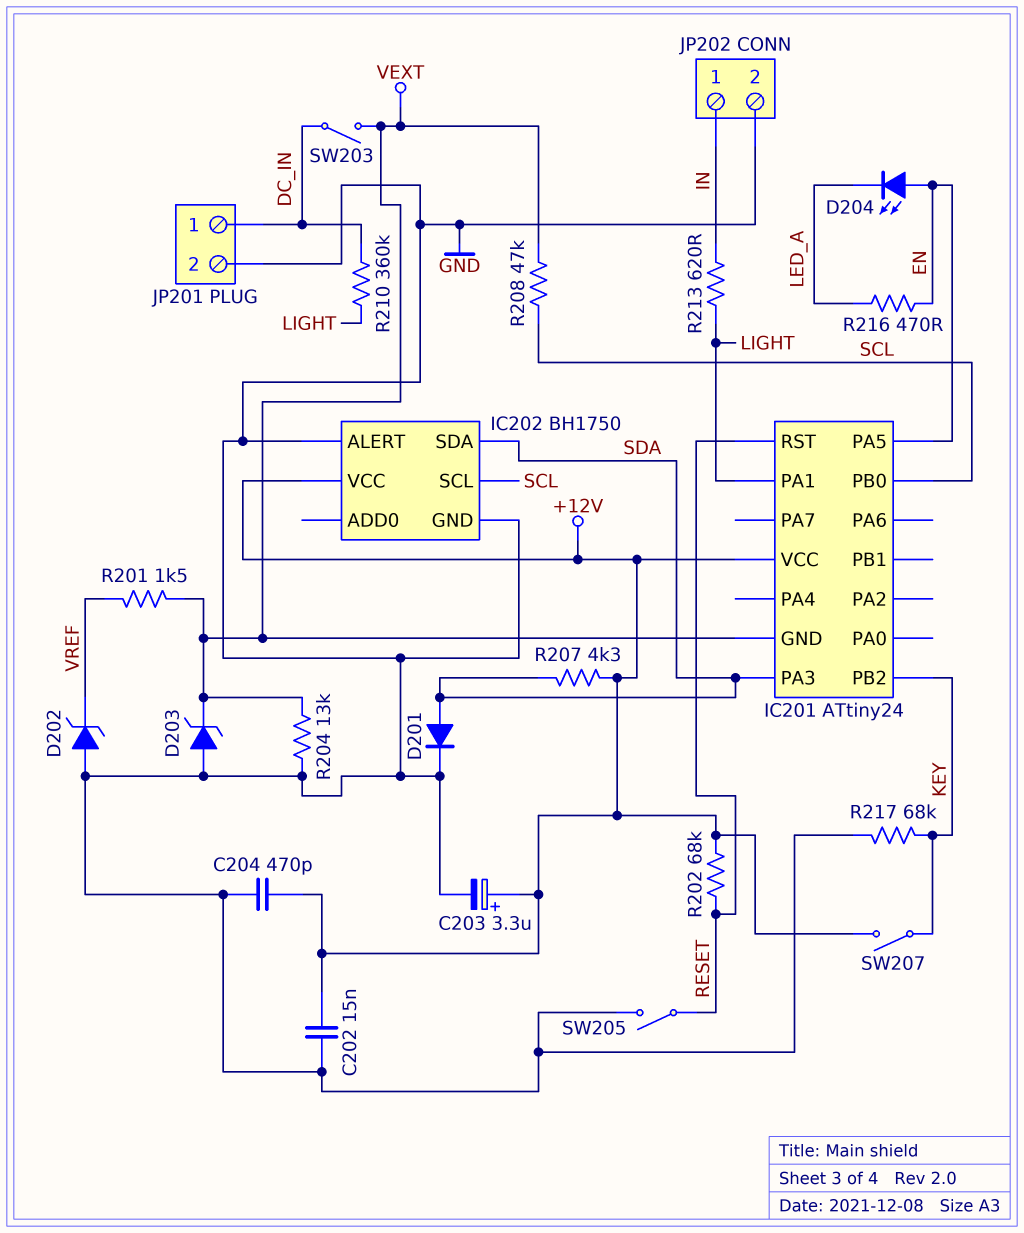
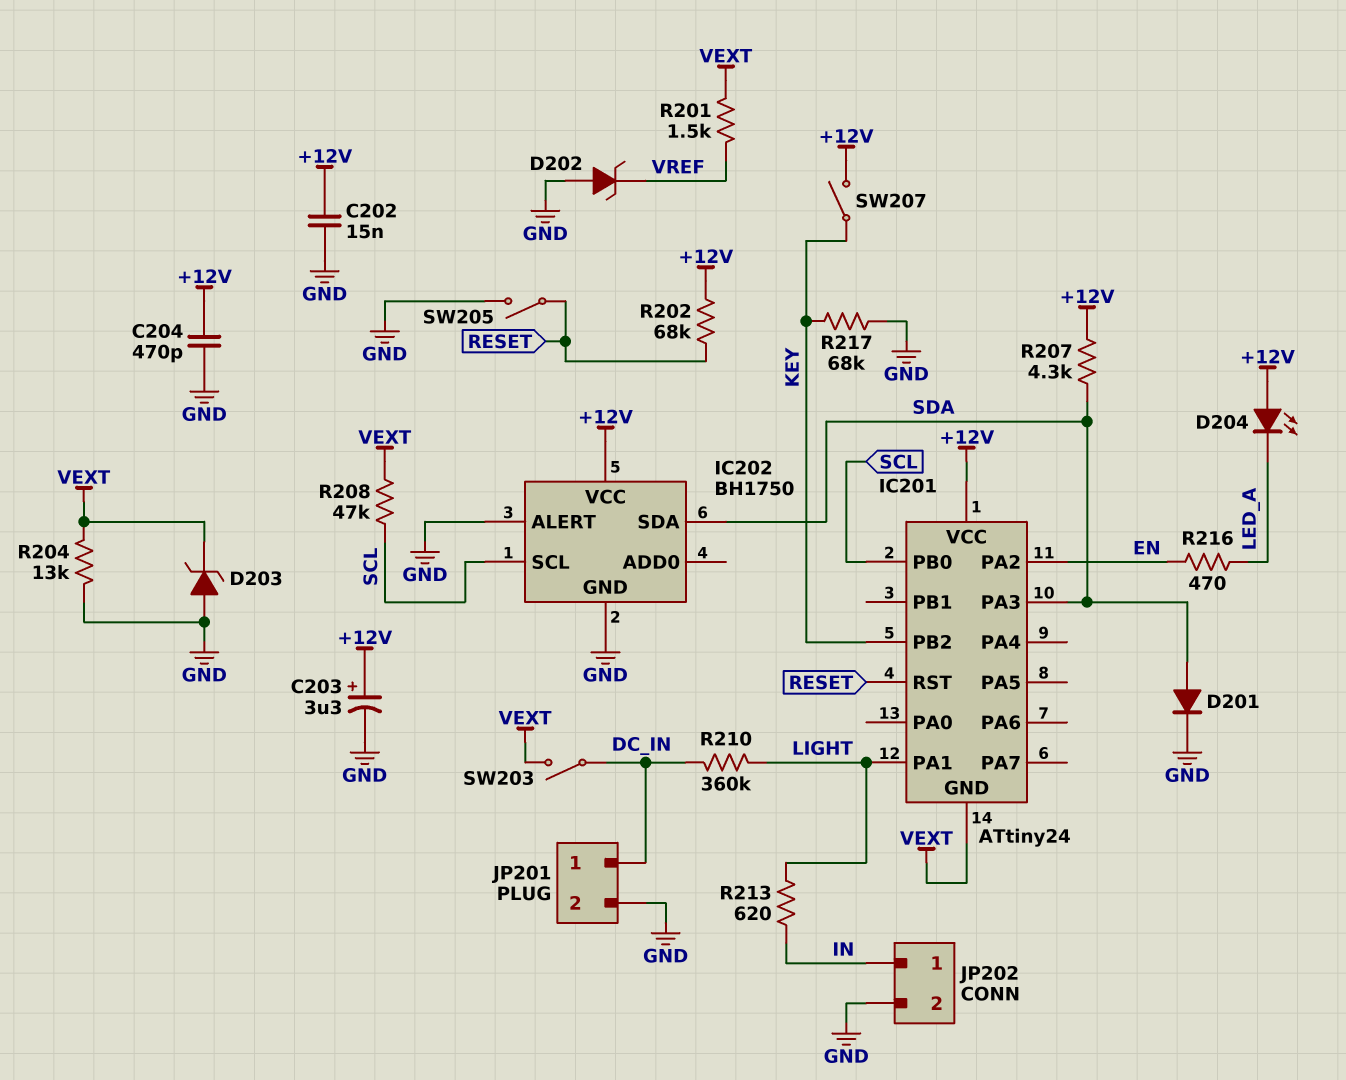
D204: LED (A EN, K LED_A) -> LED (A +12V, K LED_A)
IC201 pin PA2: none -> EN
IC201 pin PA5: EN -> none

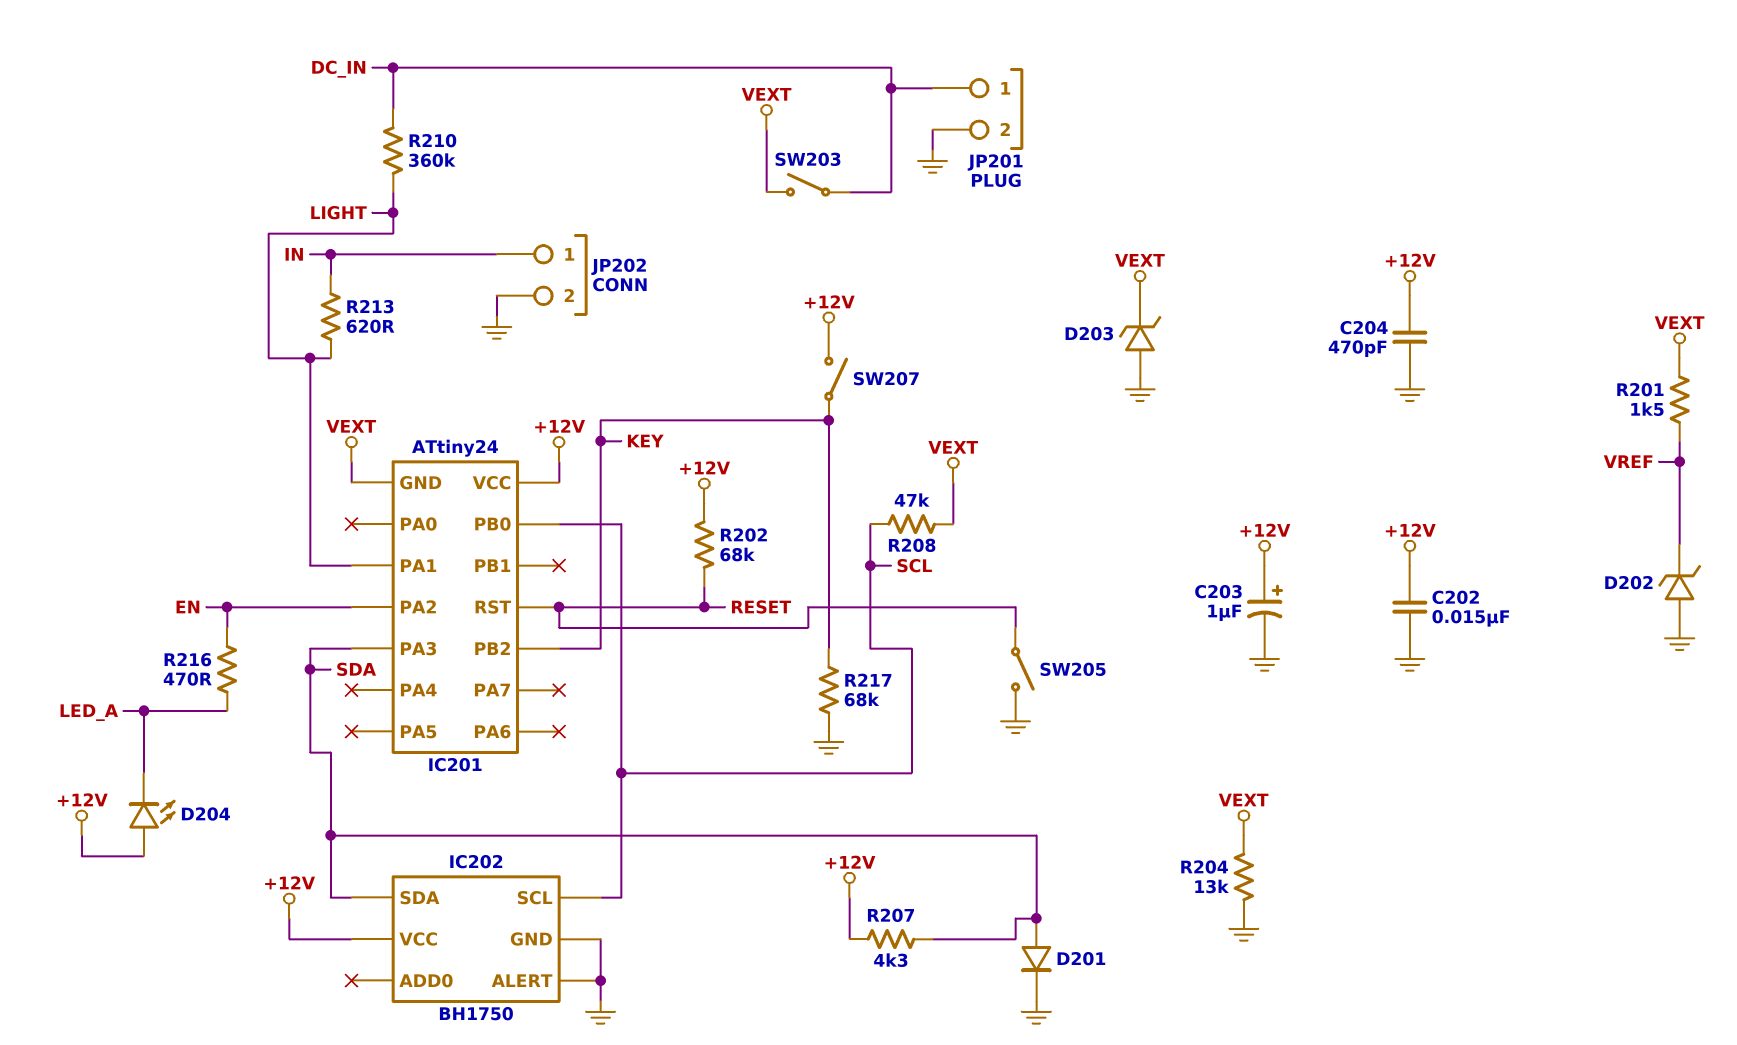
C203: 3.3uF (plus +12V, minus GND) -> 1uF (plus +12V, minus GND)

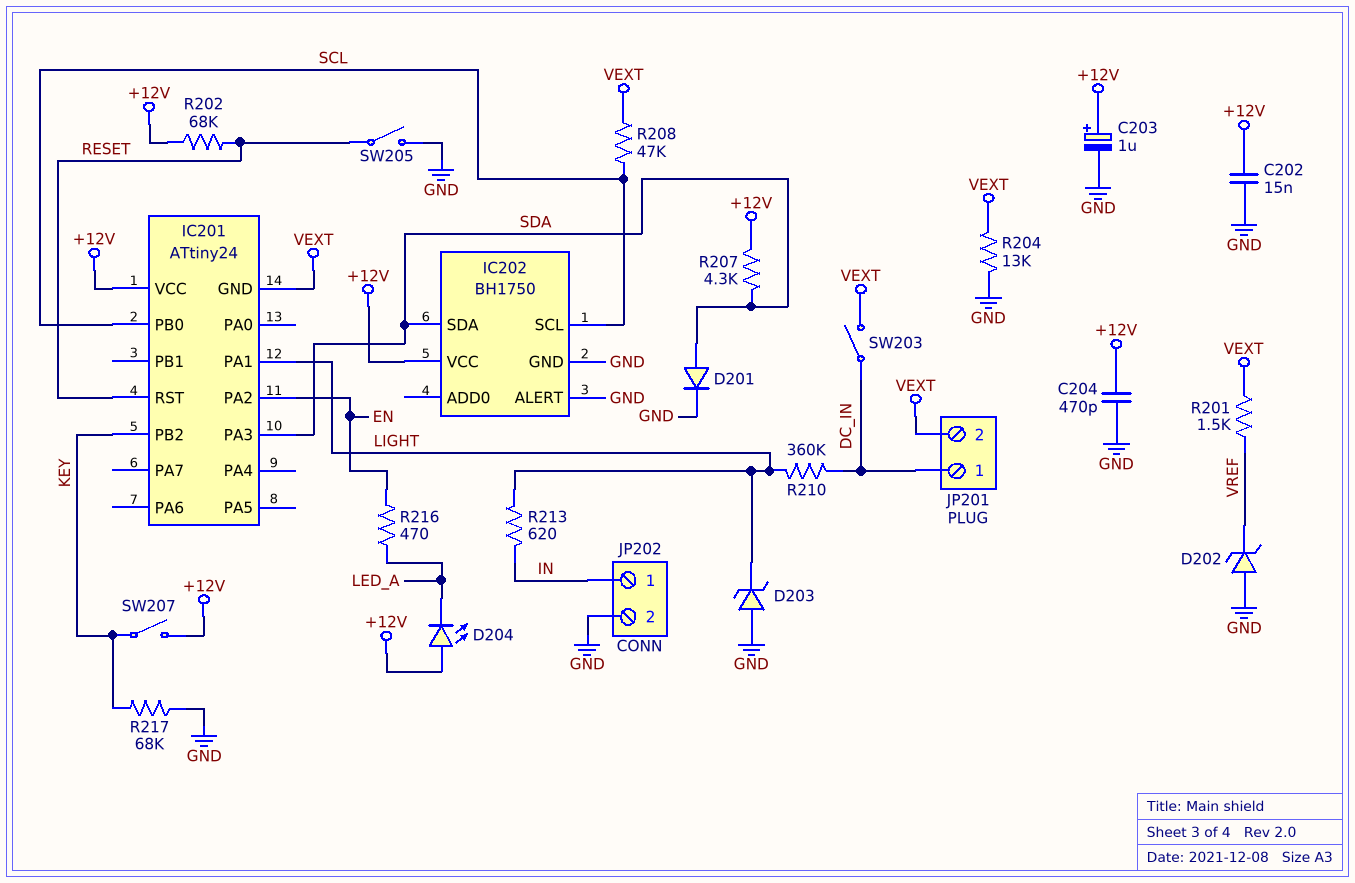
D203: zener (A GND, K VEXT) -> zener (A GND, K LIGHT)
JP201 pin 2: GND -> VEXT

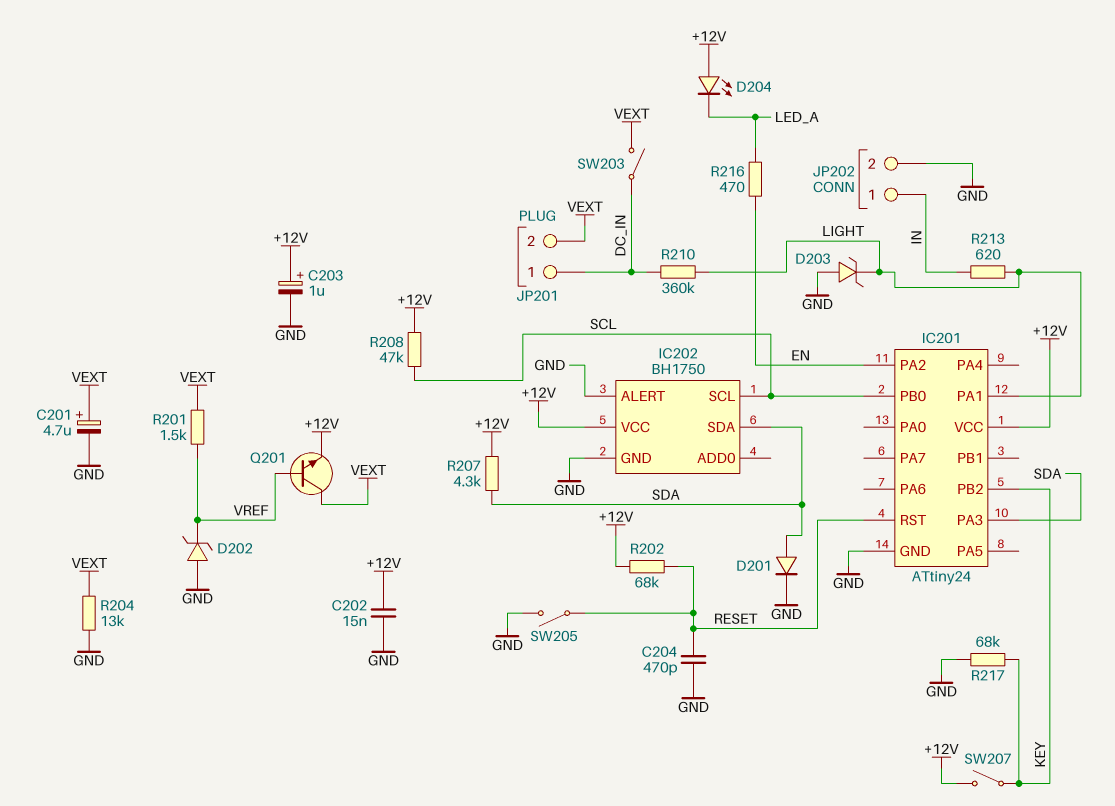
C201: none -> 4.7uF (plus VEXT, minus GND)
C204: 470pF (+12V, GND) -> 470pF (GND, RESET)
IC201 pin GND: VEXT -> GND
Q201: none -> NPN (B VREF, C VEXT, E +12V)
R208: 47k (SCL, VEXT) -> 47k (+12V, SCL)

########

*Task directions*: Every entry above should be given again exactly, with no images included.

*Task result*:
D204: LED (A EN, K LED_A) -> LED (A +12V, K LED_A)
IC201 pin PA2: none -> EN
IC201 pin PA5: EN -> none

C203: 3.3uF (plus +12V, minus GND) -> 1uF (plus +12V, minus GND)

D203: zener (A GND, K VEXT) -> zener (A GND, K LIGHT)
JP201 pin 2: GND -> VEXT

C201: none -> 4.7uF (plus VEXT, minus GND)
C204: 470pF (+12V, GND) -> 470pF (GND, RESET)
IC201 pin GND: VEXT -> GND
Q201: none -> NPN (B VREF, C VEXT, E +12V)
R208: 47k (SCL, VEXT) -> 47k (+12V, SCL)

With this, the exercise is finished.